*** Source material
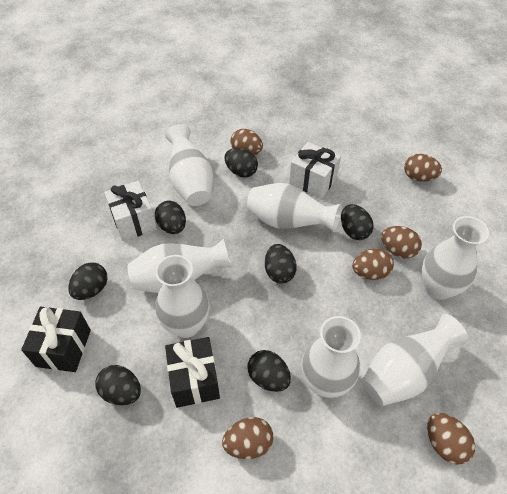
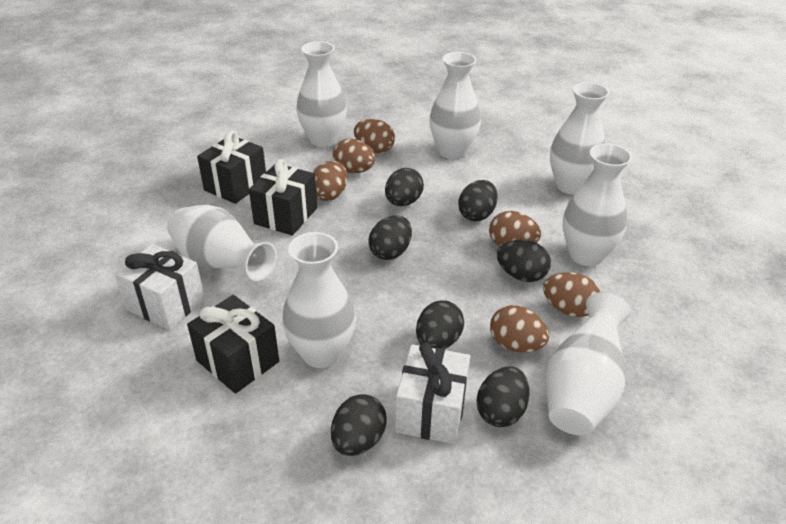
black gift: 2 -> 3

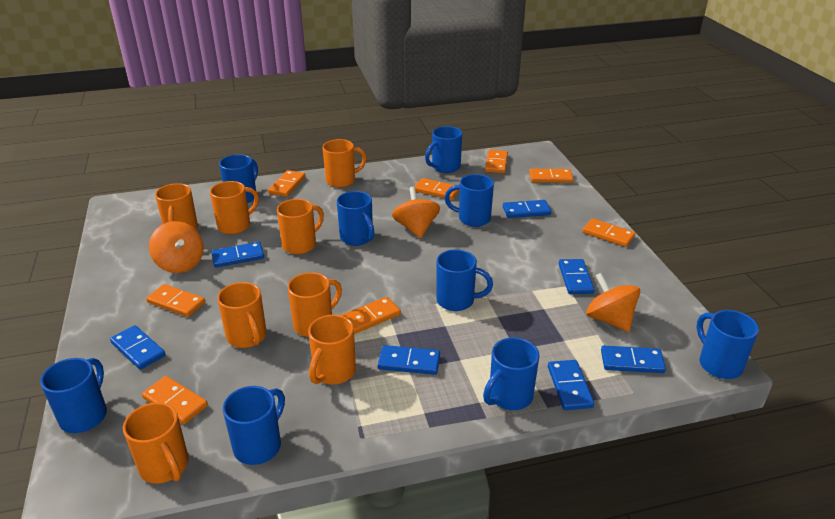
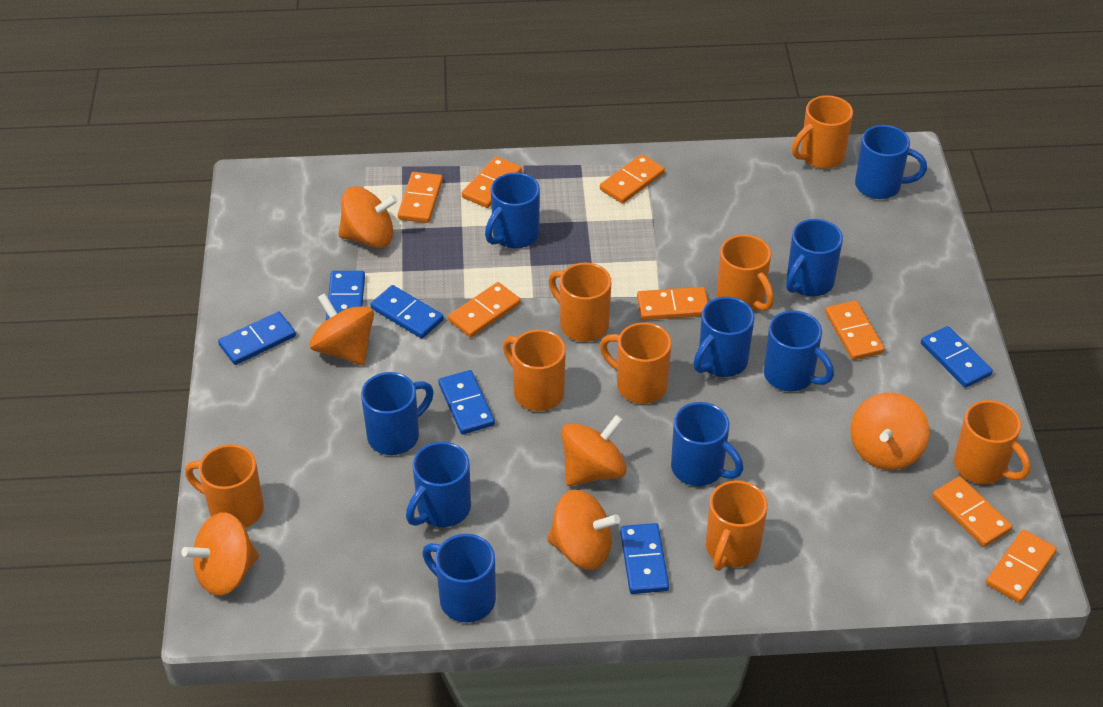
blue domino: 7 -> 6
orange spinning top: 3 -> 6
******
Exercise objective. Return a verbatim transcription of the data, omitting all images.

Written reply.
black gift: 2 -> 3

blue domino: 7 -> 6
orange spinning top: 3 -> 6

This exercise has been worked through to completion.